**Task to complete**
Reproduce, without alteration, every line of the data; exclude the images.
===============
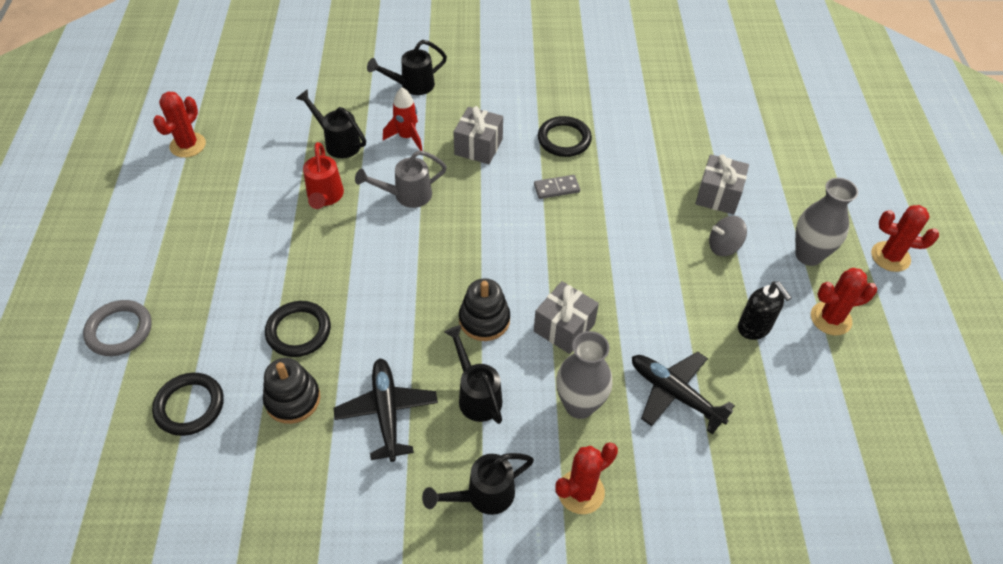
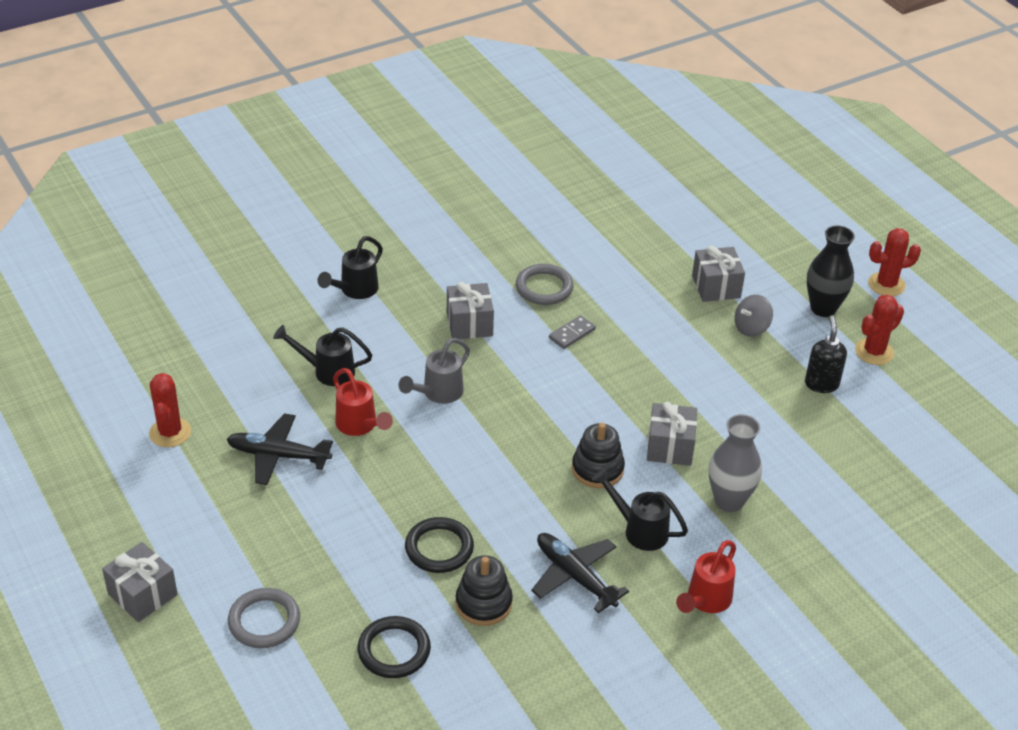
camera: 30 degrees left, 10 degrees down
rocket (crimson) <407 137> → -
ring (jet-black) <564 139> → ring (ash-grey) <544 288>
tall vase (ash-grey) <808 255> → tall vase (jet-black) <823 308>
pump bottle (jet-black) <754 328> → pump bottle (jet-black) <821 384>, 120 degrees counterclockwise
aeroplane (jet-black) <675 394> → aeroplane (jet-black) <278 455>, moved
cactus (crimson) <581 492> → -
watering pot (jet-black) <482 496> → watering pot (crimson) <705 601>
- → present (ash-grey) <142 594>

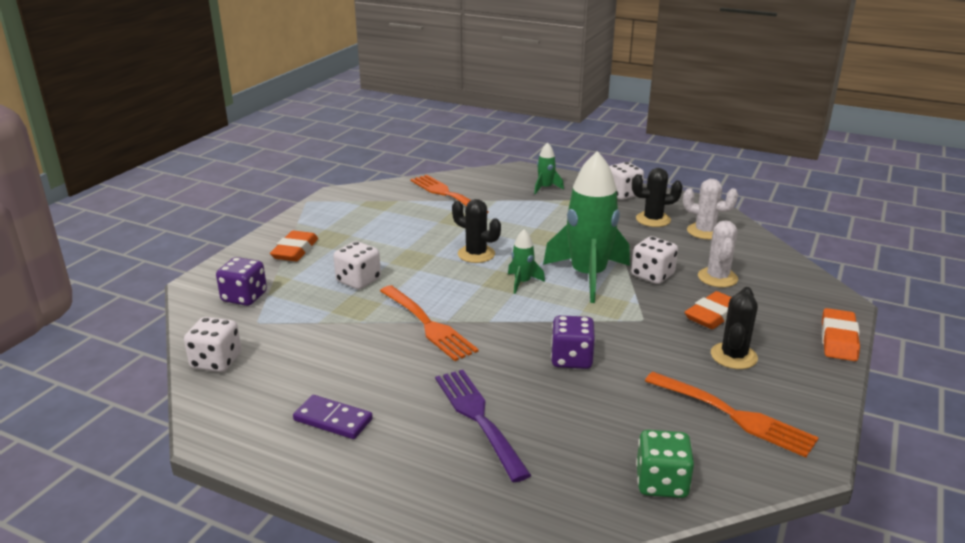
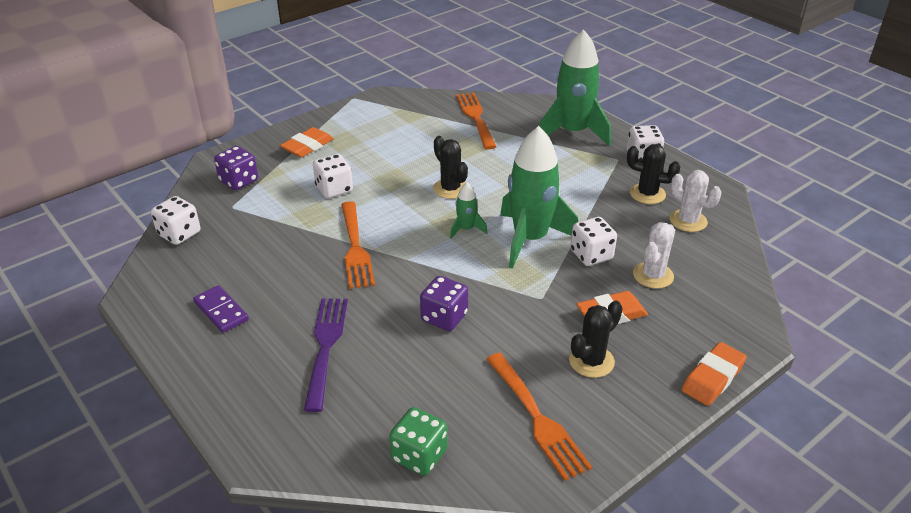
camera: 25 degrees right, 10 degrees up
rocket (emerald) <545 188> → rocket (emerald) <572 132>, x2.24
===============
**Written answer**
camera: 30 degrees left, 10 degrees down
rocket (crimson) <407 137> → -
ring (jet-black) <564 139> → ring (ash-grey) <544 288>
tall vase (ash-grey) <808 255> → tall vase (jet-black) <823 308>
pump bottle (jet-black) <754 328> → pump bottle (jet-black) <821 384>, 120 degrees counterclockwise
aeroplane (jet-black) <675 394> → aeroplane (jet-black) <278 455>, moved
cactus (crimson) <581 492> → -
watering pot (jet-black) <482 496> → watering pot (crimson) <705 601>
- → present (ash-grey) <142 594>

camera: 25 degrees right, 10 degrees up
rocket (emerald) <545 188> → rocket (emerald) <572 132>, x2.24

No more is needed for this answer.